#### Task material
_ _ _

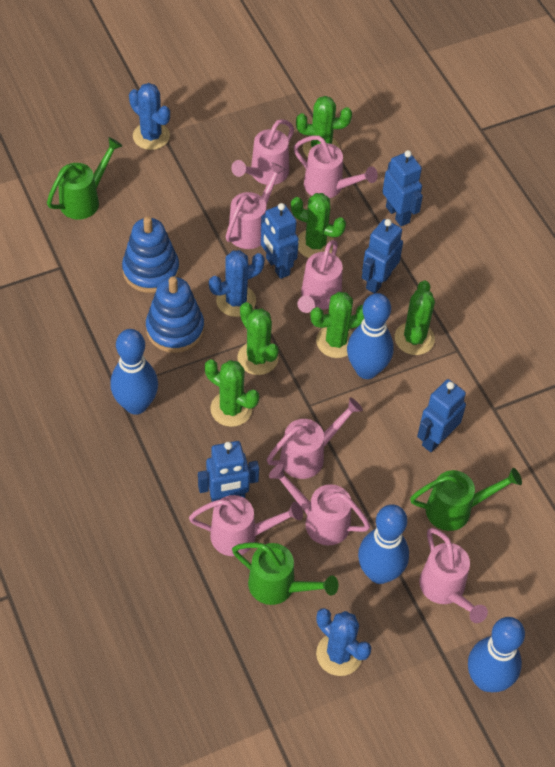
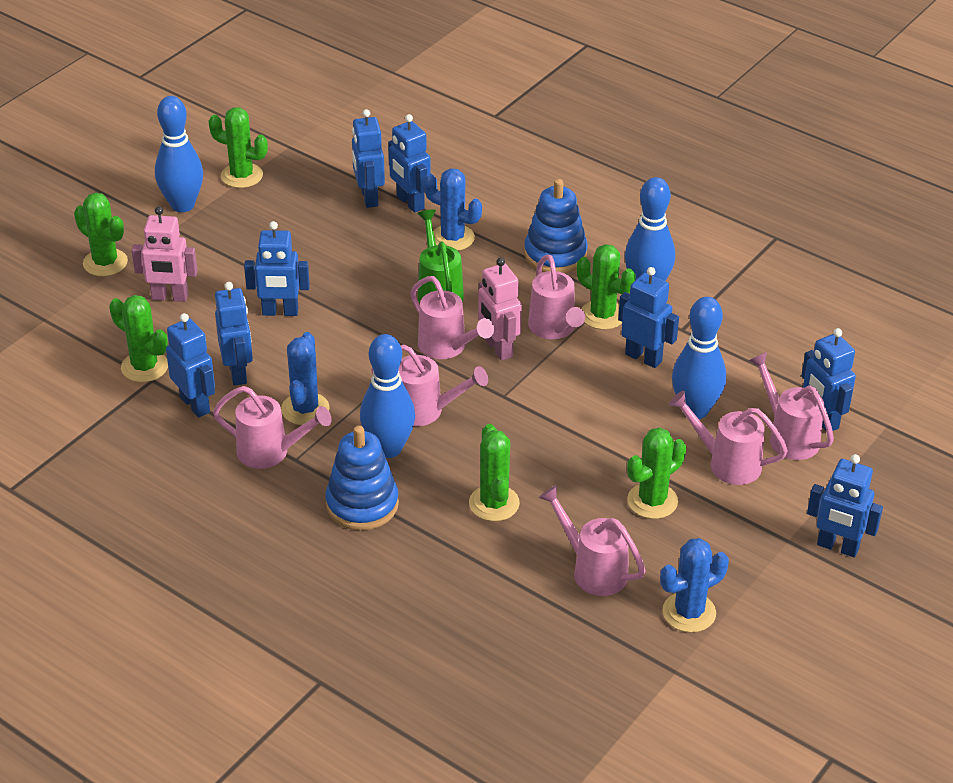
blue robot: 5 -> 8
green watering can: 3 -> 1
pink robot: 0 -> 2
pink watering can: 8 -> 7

_ _ _

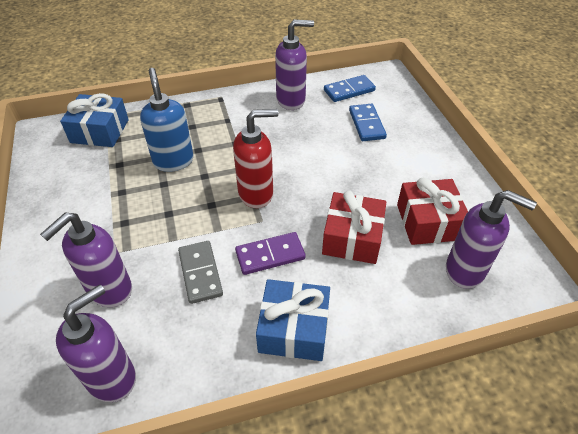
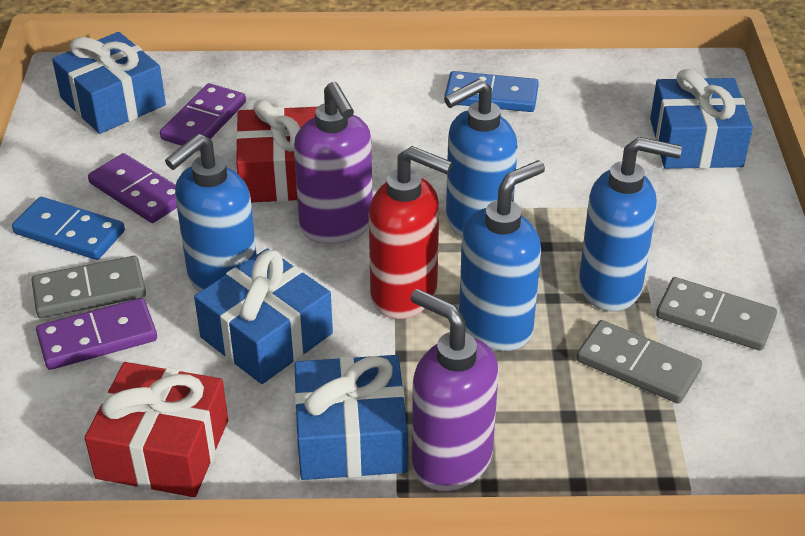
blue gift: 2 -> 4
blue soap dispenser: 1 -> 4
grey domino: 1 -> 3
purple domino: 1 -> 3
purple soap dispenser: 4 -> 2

_ _ _

#### Work item
Search the listing above for the word "purple", and copy every line that has it.

#### Exercise output
purple domino: 1 -> 3
purple soap dispenser: 4 -> 2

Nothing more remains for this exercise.